## Raw data
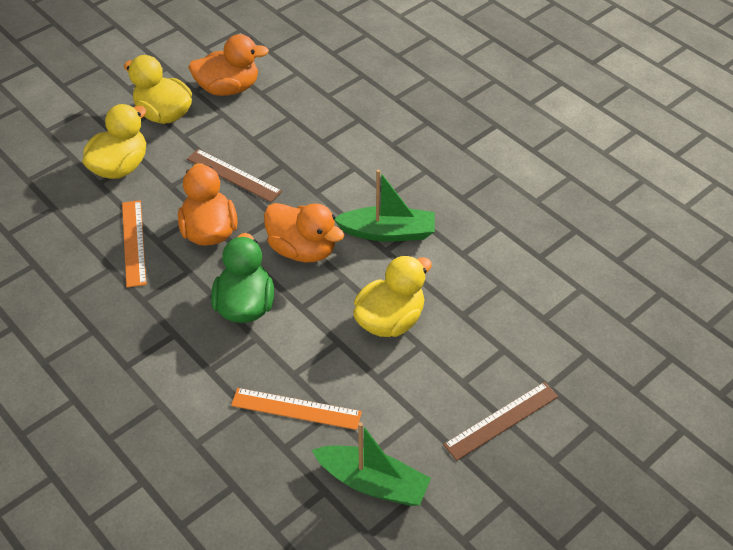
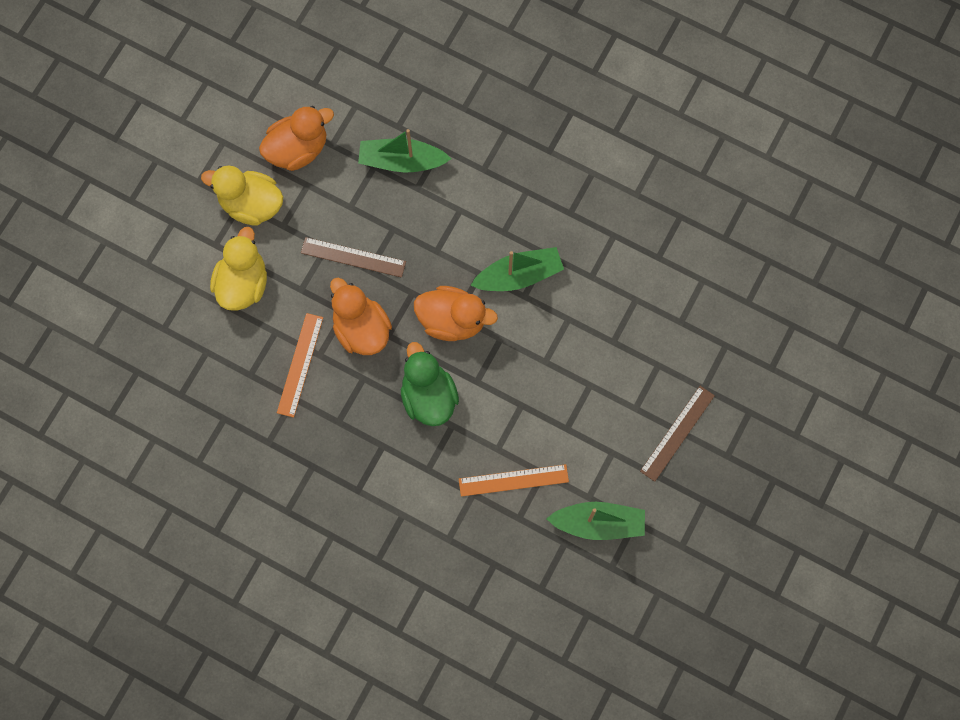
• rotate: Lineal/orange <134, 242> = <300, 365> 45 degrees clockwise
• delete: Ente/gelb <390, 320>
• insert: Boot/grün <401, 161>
* * *
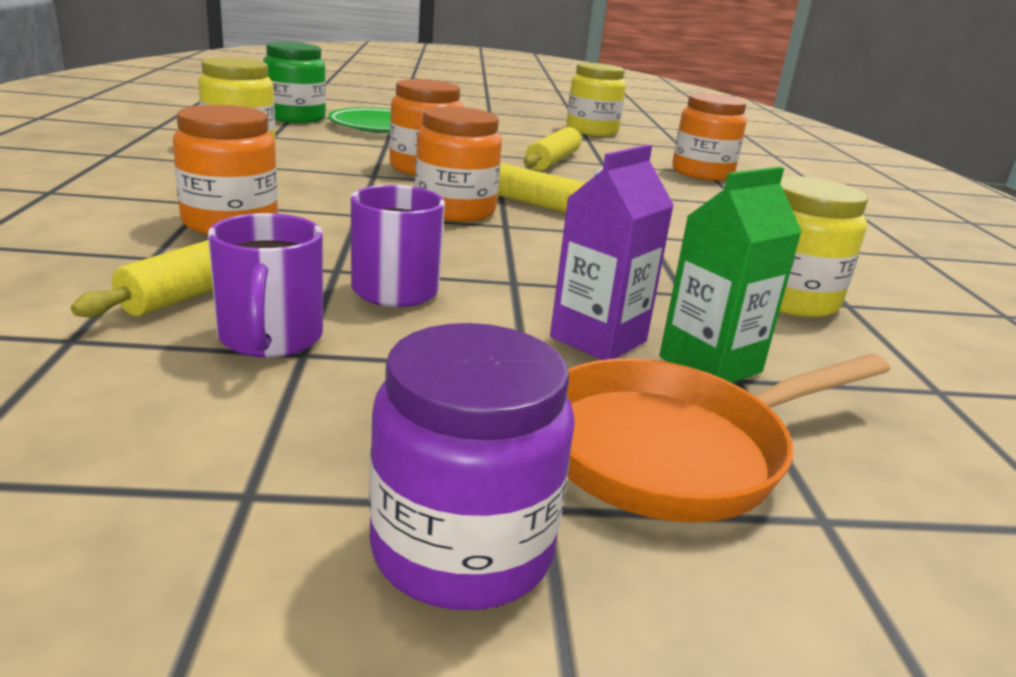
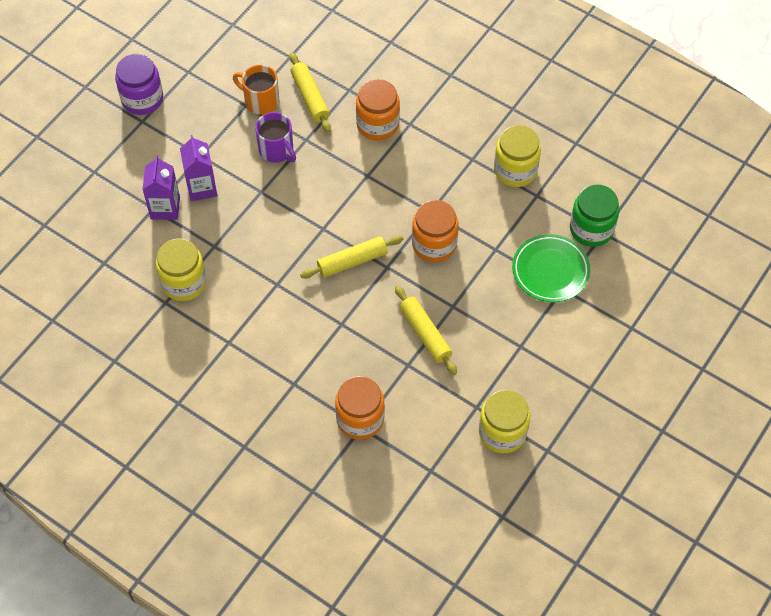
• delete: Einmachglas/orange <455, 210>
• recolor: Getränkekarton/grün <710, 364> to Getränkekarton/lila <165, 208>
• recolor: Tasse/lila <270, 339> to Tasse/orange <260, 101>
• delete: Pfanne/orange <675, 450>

## Required action
In the listing above, find the line containing "Tasse/orange <260, 101>" and the line containing "Pfanne/orange <675, 450>". Output them and every line between, exactly, and nothing else.

## Your response
• recolor: Tasse/lila <270, 339> to Tasse/orange <260, 101>
• delete: Pfanne/orange <675, 450>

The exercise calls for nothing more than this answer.